╭─ EXERCISE INPUT

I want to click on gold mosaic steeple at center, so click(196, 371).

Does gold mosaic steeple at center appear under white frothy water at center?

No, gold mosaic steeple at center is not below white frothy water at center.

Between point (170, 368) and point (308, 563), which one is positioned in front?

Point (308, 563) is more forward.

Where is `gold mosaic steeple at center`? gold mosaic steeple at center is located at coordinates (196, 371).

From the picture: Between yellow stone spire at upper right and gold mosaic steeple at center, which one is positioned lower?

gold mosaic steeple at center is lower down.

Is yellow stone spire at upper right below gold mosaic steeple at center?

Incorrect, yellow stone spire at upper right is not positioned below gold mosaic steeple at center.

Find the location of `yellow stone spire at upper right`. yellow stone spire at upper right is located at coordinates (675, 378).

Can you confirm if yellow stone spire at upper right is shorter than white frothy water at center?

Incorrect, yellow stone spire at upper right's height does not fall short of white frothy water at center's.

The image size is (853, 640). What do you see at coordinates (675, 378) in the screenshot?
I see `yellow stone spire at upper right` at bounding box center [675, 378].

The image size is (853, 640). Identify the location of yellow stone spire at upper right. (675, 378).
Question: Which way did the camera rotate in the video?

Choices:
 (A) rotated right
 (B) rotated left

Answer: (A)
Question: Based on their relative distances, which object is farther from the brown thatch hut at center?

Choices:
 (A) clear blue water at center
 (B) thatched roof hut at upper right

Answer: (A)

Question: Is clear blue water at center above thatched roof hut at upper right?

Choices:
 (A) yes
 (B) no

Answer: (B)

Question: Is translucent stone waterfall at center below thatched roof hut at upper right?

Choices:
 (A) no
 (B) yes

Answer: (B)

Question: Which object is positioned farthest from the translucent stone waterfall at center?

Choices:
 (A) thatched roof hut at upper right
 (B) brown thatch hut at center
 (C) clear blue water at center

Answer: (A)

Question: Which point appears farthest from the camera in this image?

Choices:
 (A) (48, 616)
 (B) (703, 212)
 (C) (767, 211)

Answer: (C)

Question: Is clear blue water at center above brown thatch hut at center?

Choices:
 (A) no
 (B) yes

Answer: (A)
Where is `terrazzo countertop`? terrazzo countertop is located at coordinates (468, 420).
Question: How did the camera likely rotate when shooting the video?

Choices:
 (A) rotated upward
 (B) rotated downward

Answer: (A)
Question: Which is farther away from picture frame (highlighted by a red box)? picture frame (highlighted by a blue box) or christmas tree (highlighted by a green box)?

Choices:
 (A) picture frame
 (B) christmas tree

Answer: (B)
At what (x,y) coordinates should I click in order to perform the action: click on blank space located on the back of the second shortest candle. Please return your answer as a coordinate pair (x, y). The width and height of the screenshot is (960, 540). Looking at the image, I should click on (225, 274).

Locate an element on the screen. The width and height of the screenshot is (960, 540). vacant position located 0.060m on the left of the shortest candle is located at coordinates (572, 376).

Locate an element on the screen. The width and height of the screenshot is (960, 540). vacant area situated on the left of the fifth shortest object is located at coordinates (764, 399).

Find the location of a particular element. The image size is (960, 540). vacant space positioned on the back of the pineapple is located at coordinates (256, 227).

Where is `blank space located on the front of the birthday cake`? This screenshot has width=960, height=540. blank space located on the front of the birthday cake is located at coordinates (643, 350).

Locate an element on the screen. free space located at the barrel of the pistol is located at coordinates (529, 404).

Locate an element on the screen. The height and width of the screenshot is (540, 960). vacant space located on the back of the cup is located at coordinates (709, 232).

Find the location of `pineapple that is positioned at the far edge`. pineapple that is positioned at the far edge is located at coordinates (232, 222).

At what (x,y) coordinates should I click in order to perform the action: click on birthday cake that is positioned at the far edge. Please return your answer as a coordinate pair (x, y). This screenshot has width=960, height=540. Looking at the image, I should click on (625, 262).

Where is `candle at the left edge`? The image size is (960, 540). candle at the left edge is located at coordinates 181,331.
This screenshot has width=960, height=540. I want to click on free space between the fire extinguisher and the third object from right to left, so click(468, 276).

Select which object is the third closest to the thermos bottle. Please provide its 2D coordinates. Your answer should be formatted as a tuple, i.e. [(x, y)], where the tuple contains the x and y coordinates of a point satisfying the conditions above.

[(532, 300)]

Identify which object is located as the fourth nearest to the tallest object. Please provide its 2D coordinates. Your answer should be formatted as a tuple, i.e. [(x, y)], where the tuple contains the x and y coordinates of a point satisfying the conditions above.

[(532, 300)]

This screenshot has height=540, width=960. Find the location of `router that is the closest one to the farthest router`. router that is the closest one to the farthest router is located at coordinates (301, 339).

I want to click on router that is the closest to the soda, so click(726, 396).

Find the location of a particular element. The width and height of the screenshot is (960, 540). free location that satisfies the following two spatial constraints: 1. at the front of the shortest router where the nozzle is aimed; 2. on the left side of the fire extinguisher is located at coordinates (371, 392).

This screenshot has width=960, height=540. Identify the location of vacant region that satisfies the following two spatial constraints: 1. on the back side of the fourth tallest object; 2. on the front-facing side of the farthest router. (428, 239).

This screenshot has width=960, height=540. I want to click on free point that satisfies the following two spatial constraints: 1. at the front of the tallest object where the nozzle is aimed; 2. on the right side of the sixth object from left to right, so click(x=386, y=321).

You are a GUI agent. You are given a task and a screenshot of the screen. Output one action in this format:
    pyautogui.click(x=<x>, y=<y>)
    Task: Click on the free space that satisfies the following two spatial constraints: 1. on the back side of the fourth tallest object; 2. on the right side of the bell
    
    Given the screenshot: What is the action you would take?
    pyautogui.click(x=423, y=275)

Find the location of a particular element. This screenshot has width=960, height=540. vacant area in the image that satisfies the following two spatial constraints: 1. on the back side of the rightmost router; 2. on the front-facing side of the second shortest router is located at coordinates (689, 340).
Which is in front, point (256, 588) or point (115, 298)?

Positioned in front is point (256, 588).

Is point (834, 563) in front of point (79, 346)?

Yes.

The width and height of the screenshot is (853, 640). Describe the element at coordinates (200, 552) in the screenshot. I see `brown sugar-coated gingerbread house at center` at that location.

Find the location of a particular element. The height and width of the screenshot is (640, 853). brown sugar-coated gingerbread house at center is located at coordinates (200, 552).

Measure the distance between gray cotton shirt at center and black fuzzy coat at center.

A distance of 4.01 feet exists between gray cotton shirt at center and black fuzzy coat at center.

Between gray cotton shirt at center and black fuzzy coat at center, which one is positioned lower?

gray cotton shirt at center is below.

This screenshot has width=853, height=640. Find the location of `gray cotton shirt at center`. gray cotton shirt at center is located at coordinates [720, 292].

╰─

THE TASK:
Copy out all of the lines above word for word, with no changes.

TASK SOLUTION:
I want to click on gold mosaic steeple at center, so click(196, 371).

Does gold mosaic steeple at center appear under white frothy water at center?

No, gold mosaic steeple at center is not below white frothy water at center.

Between point (170, 368) and point (308, 563), which one is positioned in front?

Point (308, 563) is more forward.

Where is `gold mosaic steeple at center`? gold mosaic steeple at center is located at coordinates (196, 371).

From the picture: Between yellow stone spire at upper right and gold mosaic steeple at center, which one is positioned lower?

gold mosaic steeple at center is lower down.

Is yellow stone spire at upper right below gold mosaic steeple at center?

Incorrect, yellow stone spire at upper right is not positioned below gold mosaic steeple at center.

Find the location of `yellow stone spire at upper right`. yellow stone spire at upper right is located at coordinates (675, 378).

Can you confirm if yellow stone spire at upper right is shorter than white frothy water at center?

Incorrect, yellow stone spire at upper right's height does not fall short of white frothy water at center's.

The image size is (853, 640). What do you see at coordinates (675, 378) in the screenshot?
I see `yellow stone spire at upper right` at bounding box center [675, 378].

The image size is (853, 640). Identify the location of yellow stone spire at upper right. (675, 378).
Question: Which way did the camera rotate in the video?

Choices:
 (A) rotated right
 (B) rotated left

Answer: (A)
Question: Based on their relative distances, which object is farther from the brown thatch hut at center?

Choices:
 (A) clear blue water at center
 (B) thatched roof hut at upper right

Answer: (A)

Question: Is clear blue water at center above thatched roof hut at upper right?

Choices:
 (A) yes
 (B) no

Answer: (B)

Question: Is translucent stone waterfall at center below thatched roof hut at upper right?

Choices:
 (A) no
 (B) yes

Answer: (B)

Question: Which object is positioned farthest from the translucent stone waterfall at center?

Choices:
 (A) thatched roof hut at upper right
 (B) brown thatch hut at center
 (C) clear blue water at center

Answer: (A)

Question: Which point appears farthest from the camera in this image?

Choices:
 (A) (48, 616)
 (B) (703, 212)
 (C) (767, 211)

Answer: (C)

Question: Is clear blue water at center above brown thatch hut at center?

Choices:
 (A) no
 (B) yes

Answer: (A)
Where is `terrazzo countertop`? terrazzo countertop is located at coordinates (468, 420).
Question: How did the camera likely rotate when shooting the video?

Choices:
 (A) rotated upward
 (B) rotated downward

Answer: (A)
Question: Which is farther away from picture frame (highlighted by a red box)? picture frame (highlighted by a blue box) or christmas tree (highlighted by a green box)?

Choices:
 (A) picture frame
 (B) christmas tree

Answer: (B)
At what (x,y) coordinates should I click in order to perform the action: click on blank space located on the back of the second shortest candle. Please return your answer as a coordinate pair (x, y). The width and height of the screenshot is (960, 540). Looking at the image, I should click on (225, 274).

Locate an element on the screen. The width and height of the screenshot is (960, 540). vacant position located 0.060m on the left of the shortest candle is located at coordinates (572, 376).

Locate an element on the screen. The width and height of the screenshot is (960, 540). vacant area situated on the left of the fifth shortest object is located at coordinates (764, 399).

Find the location of a particular element. The image size is (960, 540). vacant space positioned on the back of the pineapple is located at coordinates (256, 227).

Where is `blank space located on the front of the birthday cake`? This screenshot has width=960, height=540. blank space located on the front of the birthday cake is located at coordinates (643, 350).

Locate an element on the screen. free space located at the barrel of the pistol is located at coordinates (529, 404).

Locate an element on the screen. The height and width of the screenshot is (540, 960). vacant space located on the back of the cup is located at coordinates (709, 232).

Find the location of `pineapple that is positioned at the far edge`. pineapple that is positioned at the far edge is located at coordinates (232, 222).

At what (x,y) coordinates should I click in order to perform the action: click on birthday cake that is positioned at the far edge. Please return your answer as a coordinate pair (x, y). This screenshot has width=960, height=540. Looking at the image, I should click on (625, 262).

Where is `candle at the left edge`? The image size is (960, 540). candle at the left edge is located at coordinates 181,331.
This screenshot has width=960, height=540. I want to click on free space between the fire extinguisher and the third object from right to left, so click(468, 276).

Select which object is the third closest to the thermos bottle. Please provide its 2D coordinates. Your answer should be formatted as a tuple, i.e. [(x, y)], where the tuple contains the x and y coordinates of a point satisfying the conditions above.

[(532, 300)]

Identify which object is located as the fourth nearest to the tallest object. Please provide its 2D coordinates. Your answer should be formatted as a tuple, i.e. [(x, y)], where the tuple contains the x and y coordinates of a point satisfying the conditions above.

[(532, 300)]

This screenshot has height=540, width=960. Find the location of `router that is the closest one to the farthest router`. router that is the closest one to the farthest router is located at coordinates (301, 339).

I want to click on router that is the closest to the soda, so click(726, 396).

Find the location of a particular element. The width and height of the screenshot is (960, 540). free location that satisfies the following two spatial constraints: 1. at the front of the shortest router where the nozzle is aimed; 2. on the left side of the fire extinguisher is located at coordinates (371, 392).

This screenshot has width=960, height=540. Identify the location of vacant region that satisfies the following two spatial constraints: 1. on the back side of the fourth tallest object; 2. on the front-facing side of the farthest router. (428, 239).

This screenshot has width=960, height=540. I want to click on free point that satisfies the following two spatial constraints: 1. at the front of the tallest object where the nozzle is aimed; 2. on the right side of the sixth object from left to right, so click(x=386, y=321).

You are a GUI agent. You are given a task and a screenshot of the screen. Output one action in this format:
    pyautogui.click(x=<x>, y=<y>)
    Task: Click on the free space that satisfies the following two spatial constraints: 1. on the back side of the fourth tallest object; 2. on the right side of the bell
    
    Given the screenshot: What is the action you would take?
    pyautogui.click(x=423, y=275)

Find the location of a particular element. This screenshot has width=960, height=540. vacant area in the image that satisfies the following two spatial constraints: 1. on the back side of the rightmost router; 2. on the front-facing side of the second shortest router is located at coordinates (689, 340).
Which is in front, point (256, 588) or point (115, 298)?

Positioned in front is point (256, 588).

Is point (834, 563) in front of point (79, 346)?

Yes.

The width and height of the screenshot is (853, 640). Describe the element at coordinates (200, 552) in the screenshot. I see `brown sugar-coated gingerbread house at center` at that location.

Find the location of a particular element. The height and width of the screenshot is (640, 853). brown sugar-coated gingerbread house at center is located at coordinates (200, 552).

Measure the distance between gray cotton shirt at center and black fuzzy coat at center.

A distance of 4.01 feet exists between gray cotton shirt at center and black fuzzy coat at center.

Between gray cotton shirt at center and black fuzzy coat at center, which one is positioned lower?

gray cotton shirt at center is below.

This screenshot has width=853, height=640. Find the location of `gray cotton shirt at center`. gray cotton shirt at center is located at coordinates [720, 292].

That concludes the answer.